Segment Start: RECORDS PROVIDED
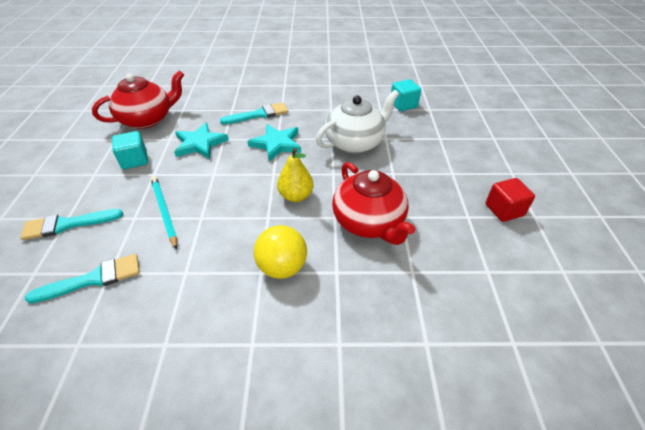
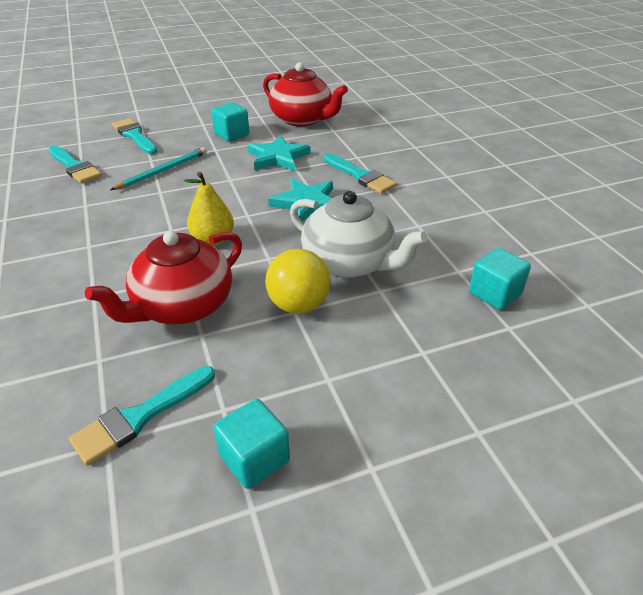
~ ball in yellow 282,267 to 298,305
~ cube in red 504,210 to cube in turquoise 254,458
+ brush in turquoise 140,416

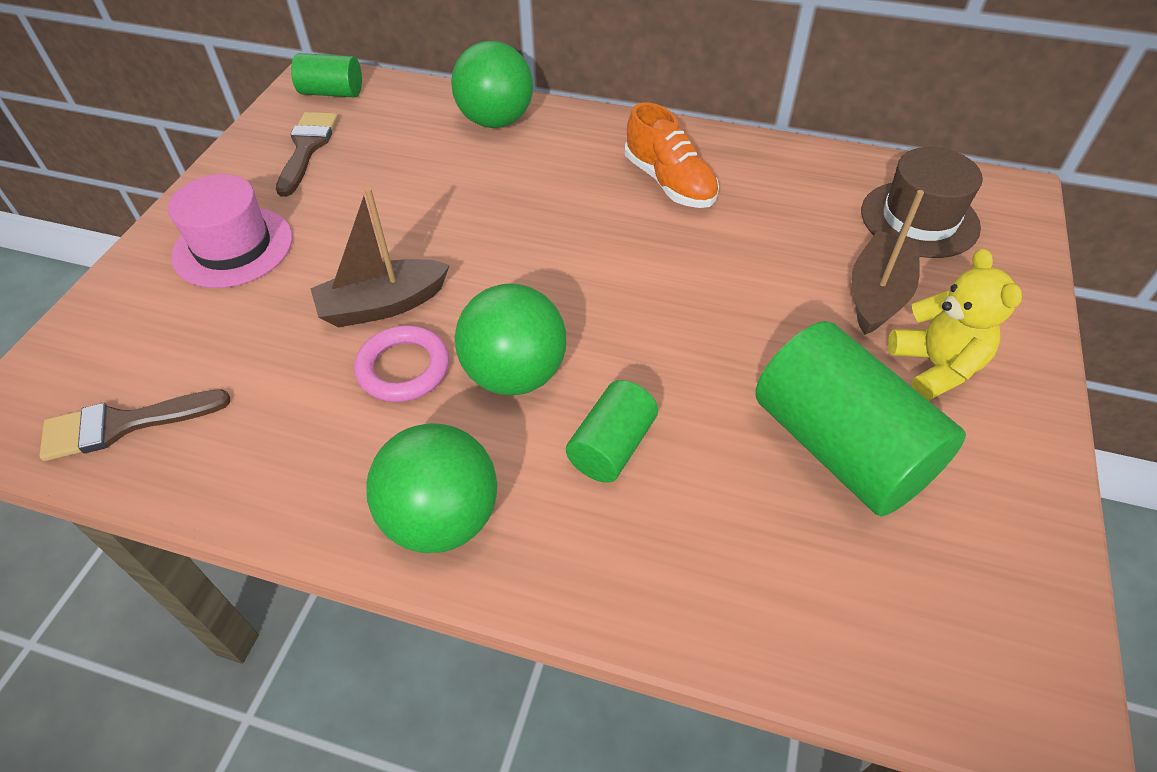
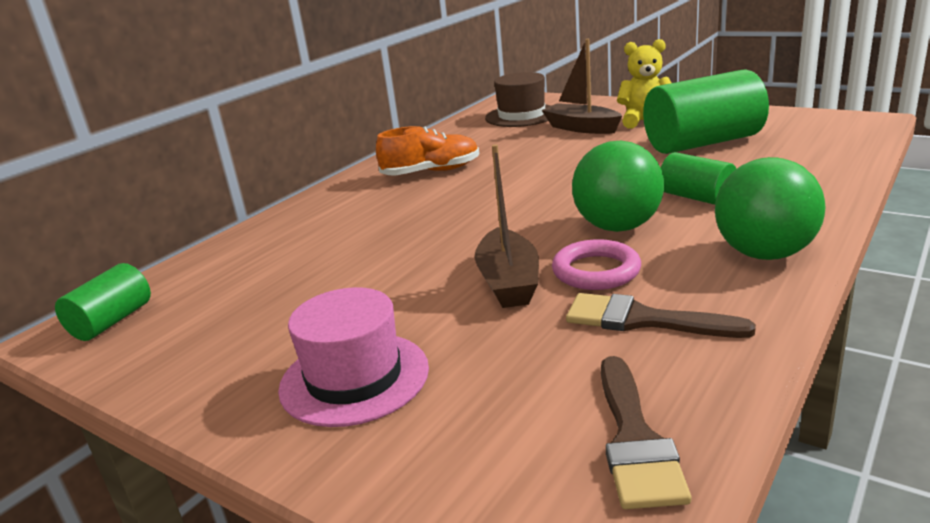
~ brush in brown 307,148 to 642,320
- ball in green 496,121

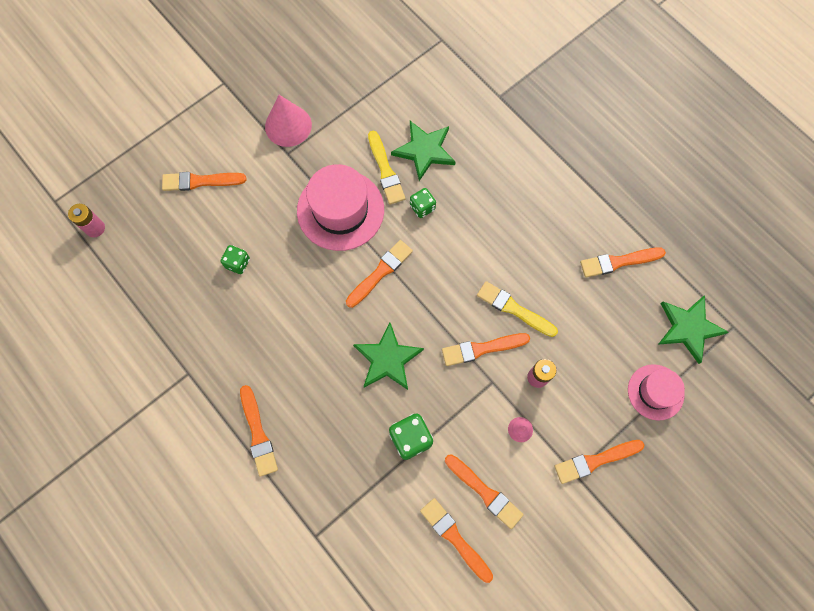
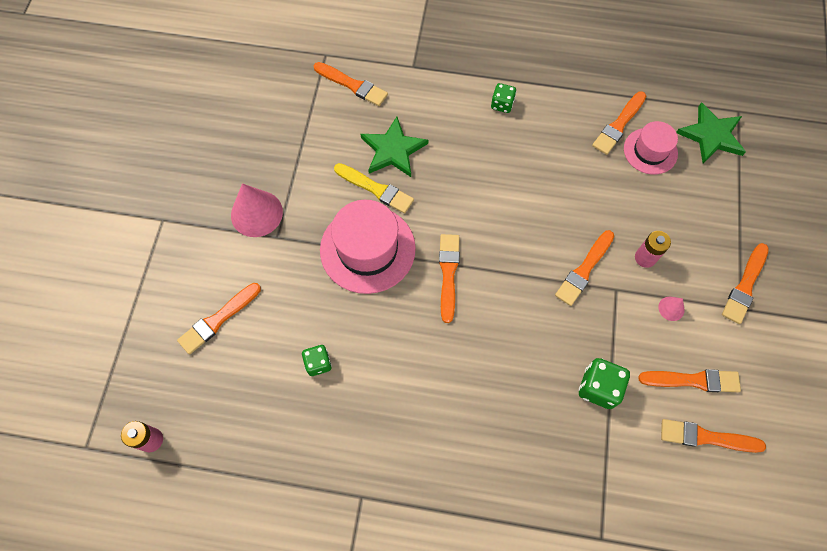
~ brush in orange 258,433 to 352,85
- star in green 387,359
~ dice in green 422,207 to 502,104
- brush in yellow 514,309
~ hat in pink 655,392 to 650,151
Segment End: RECORDS PROVIDED
> _THE PROBLEM_
All lines from the one with "422,207 to 502,104" through the end of the data must be repeated exactly, and nothing else may be repeated.

> _FINISHED EXERCISE_
~ dice in green 422,207 to 502,104
- brush in yellow 514,309
~ hat in pink 655,392 to 650,151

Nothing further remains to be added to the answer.